→ **Extracted records**
[Start of section]

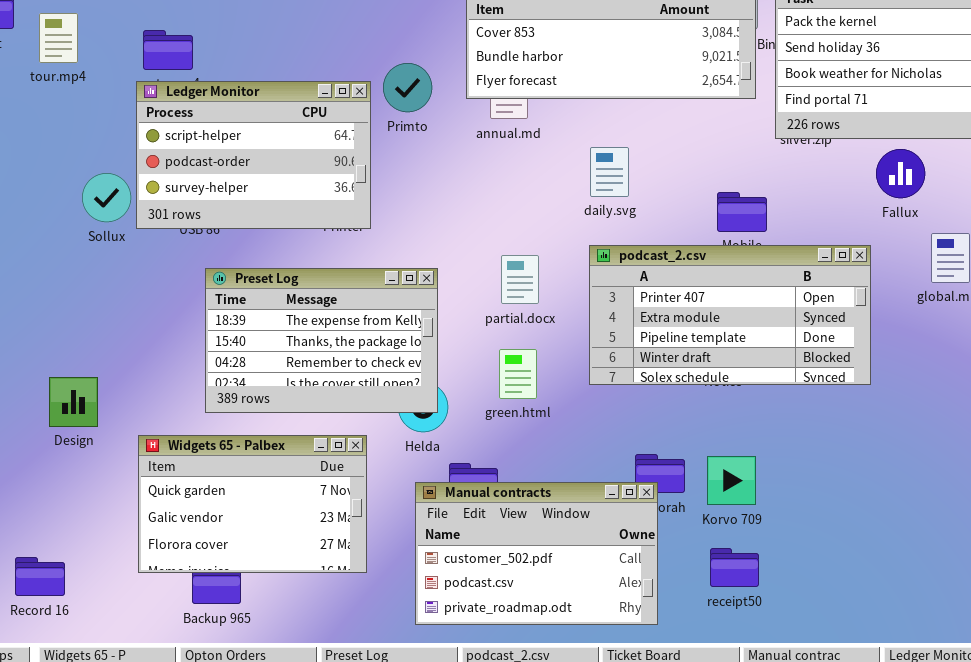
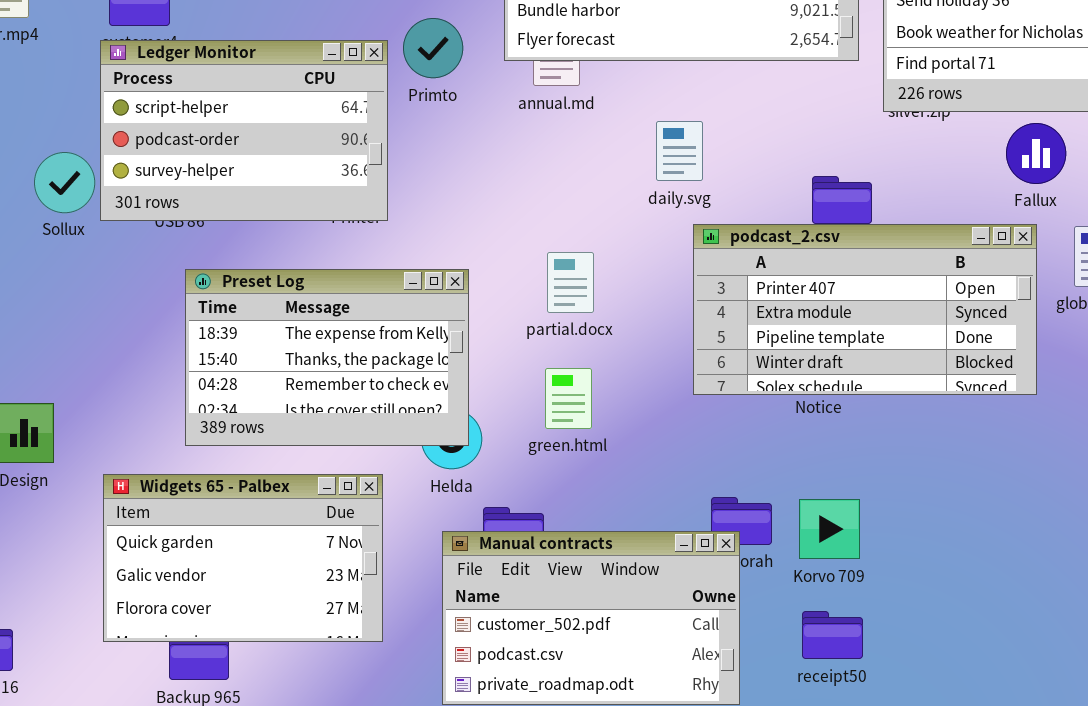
podcast_2.csv: [589,245,871,385] -> [693,224,1037,395], moved

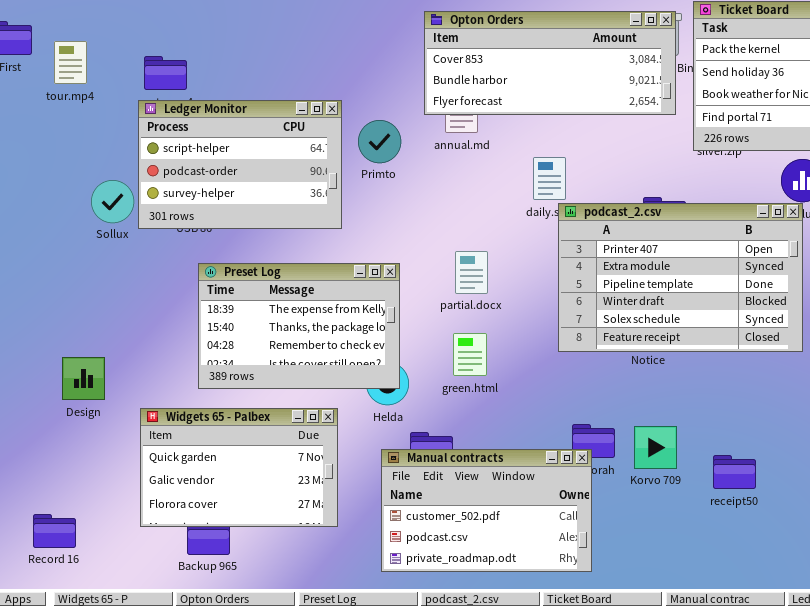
Primto: [403,18,463,78] -> [358,120,401,163], moved
podcast_2.csv: [693,224,1037,395] -> [558,203,803,352], resized
receipt50: [802,611,863,659] -> [713,455,756,489], moved

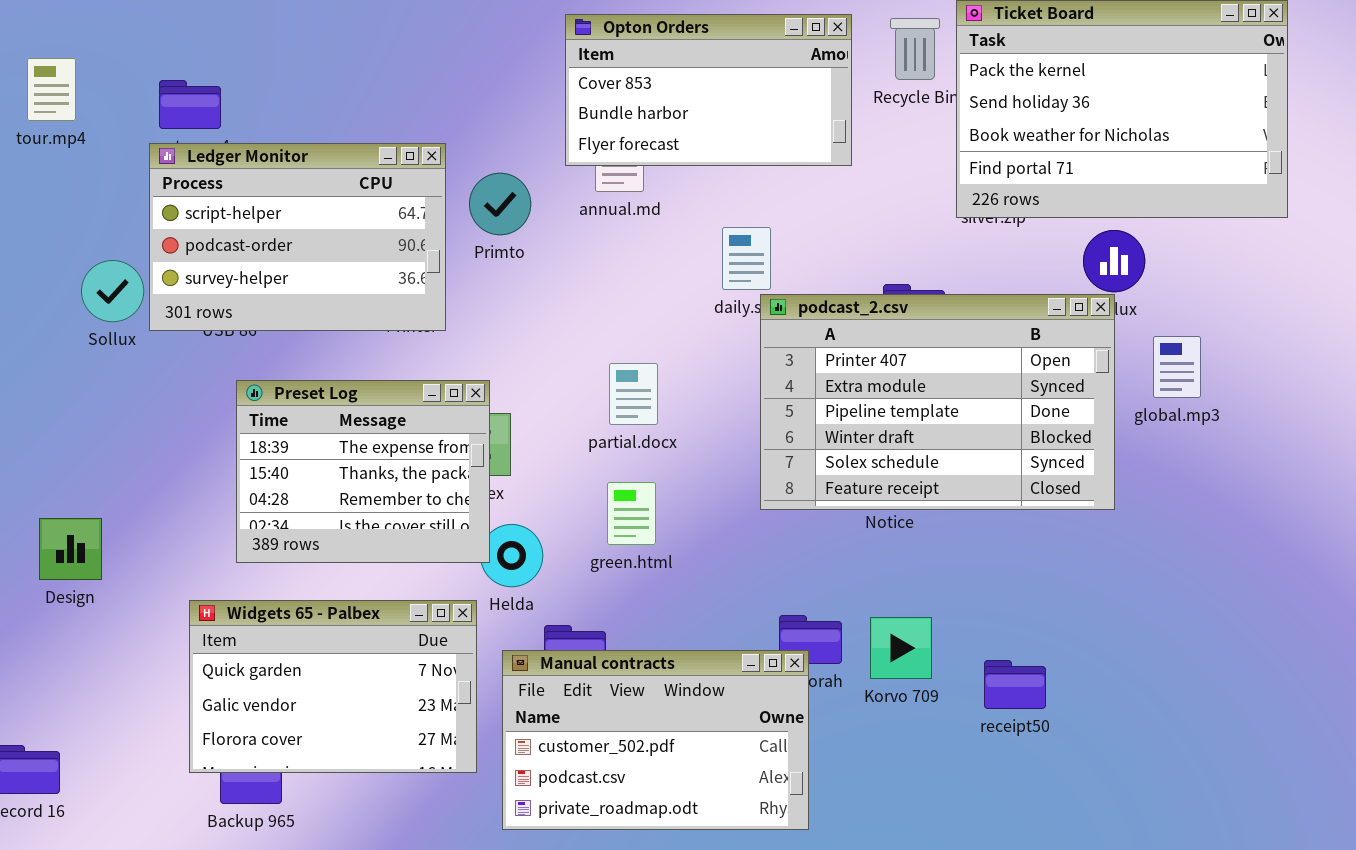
Opton Orders: [424,11,676,115] -> [565,14,852,166], resized
Preset Log: [198,263,400,389] -> [236,380,490,563], resized
Widgets 65 - Palbex: [140,408,338,527] -> [189,600,477,773], moved

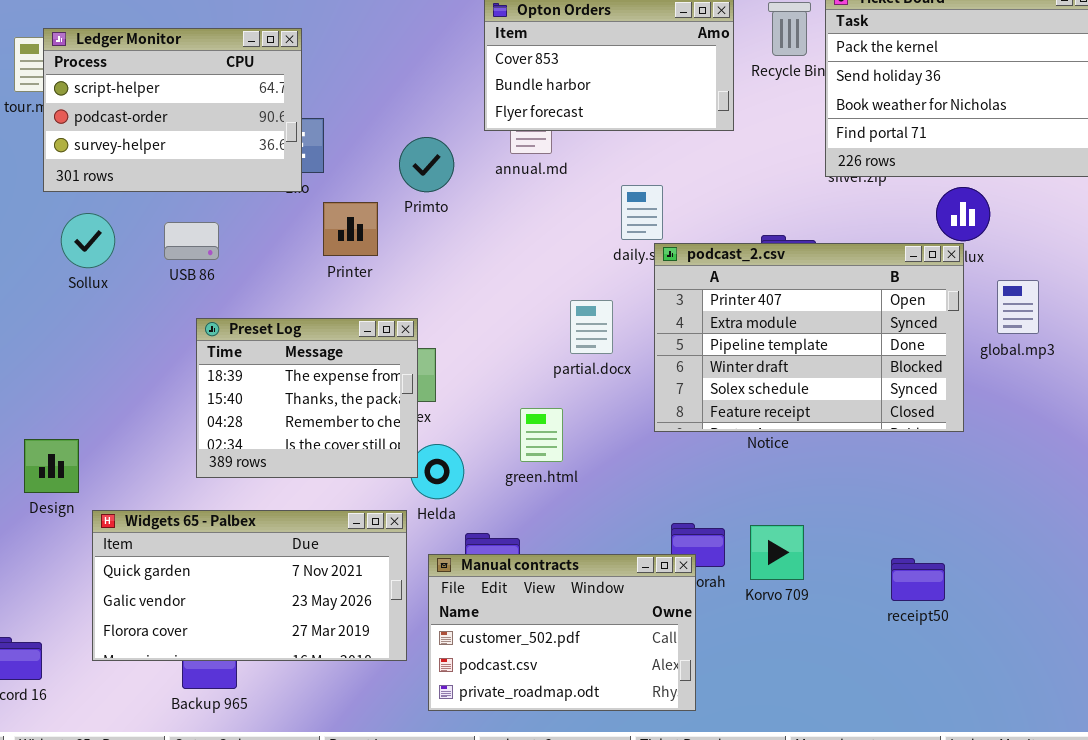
Ledger Monitor: [149,143,446,331] -> [43,28,302,192], moved
partial.docx: [609,363,658,425] -> [570,300,613,354], moved
Widgets 65 - Palbex: [189,600,477,773] -> [92,510,407,661], resized
receipt50: [984,660,1046,709] -> [891,558,945,601], moved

[End of section]

→ **Task brief**
Here the job is to print all the data exactly, skipping any image.

→ **Result below**
podcast_2.csv: [589,245,871,385] -> [693,224,1037,395], moved

Primto: [403,18,463,78] -> [358,120,401,163], moved
podcast_2.csv: [693,224,1037,395] -> [558,203,803,352], resized
receipt50: [802,611,863,659] -> [713,455,756,489], moved

Opton Orders: [424,11,676,115] -> [565,14,852,166], resized
Preset Log: [198,263,400,389] -> [236,380,490,563], resized
Widgets 65 - Palbex: [140,408,338,527] -> [189,600,477,773], moved

Ledger Monitor: [149,143,446,331] -> [43,28,302,192], moved
partial.docx: [609,363,658,425] -> [570,300,613,354], moved
Widgets 65 - Palbex: [189,600,477,773] -> [92,510,407,661], resized
receipt50: [984,660,1046,709] -> [891,558,945,601], moved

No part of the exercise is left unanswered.